An exact copy of the records is needed; please leave the images out.

_Extracted records_
+-------+

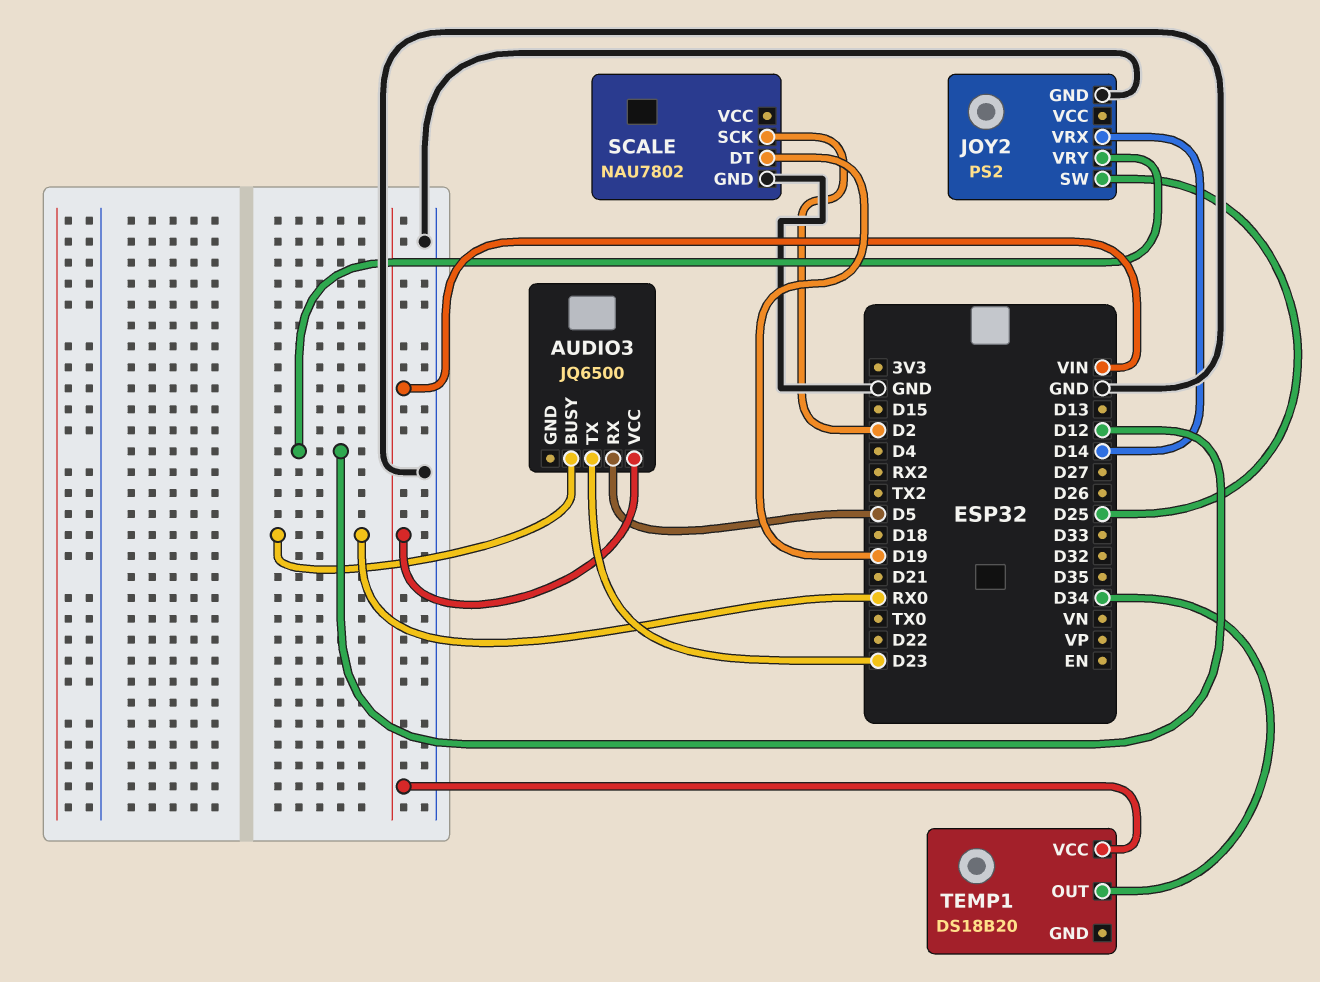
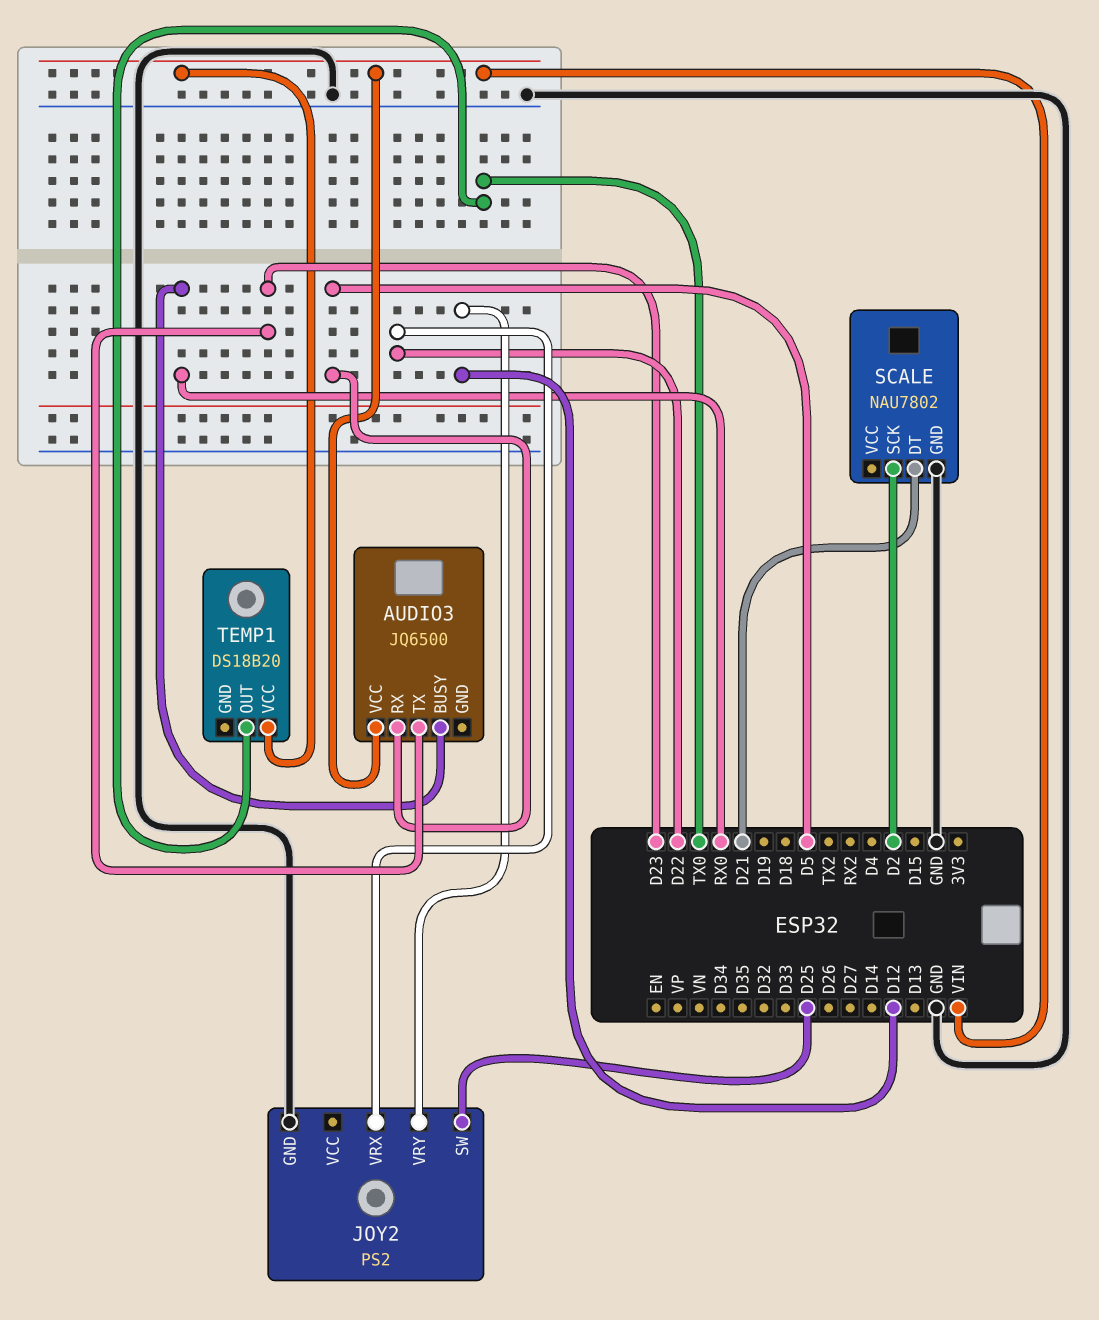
JOY2 pin VRX: D14 -> D22
SCALE pin DT: D19 -> D21
TEMP1 pin OUT: D34 -> TX0

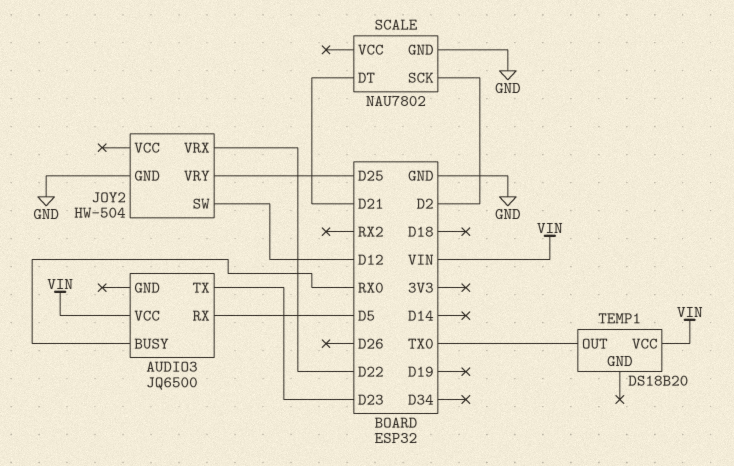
JOY2: PS2 -> HW-504
JOY2 pin SW: D25 -> D12
JOY2 pin VRY: D12 -> D25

+-------+

_Response_
JOY2 pin VRX: D14 -> D22
SCALE pin DT: D19 -> D21
TEMP1 pin OUT: D34 -> TX0

JOY2: PS2 -> HW-504
JOY2 pin SW: D25 -> D12
JOY2 pin VRY: D12 -> D25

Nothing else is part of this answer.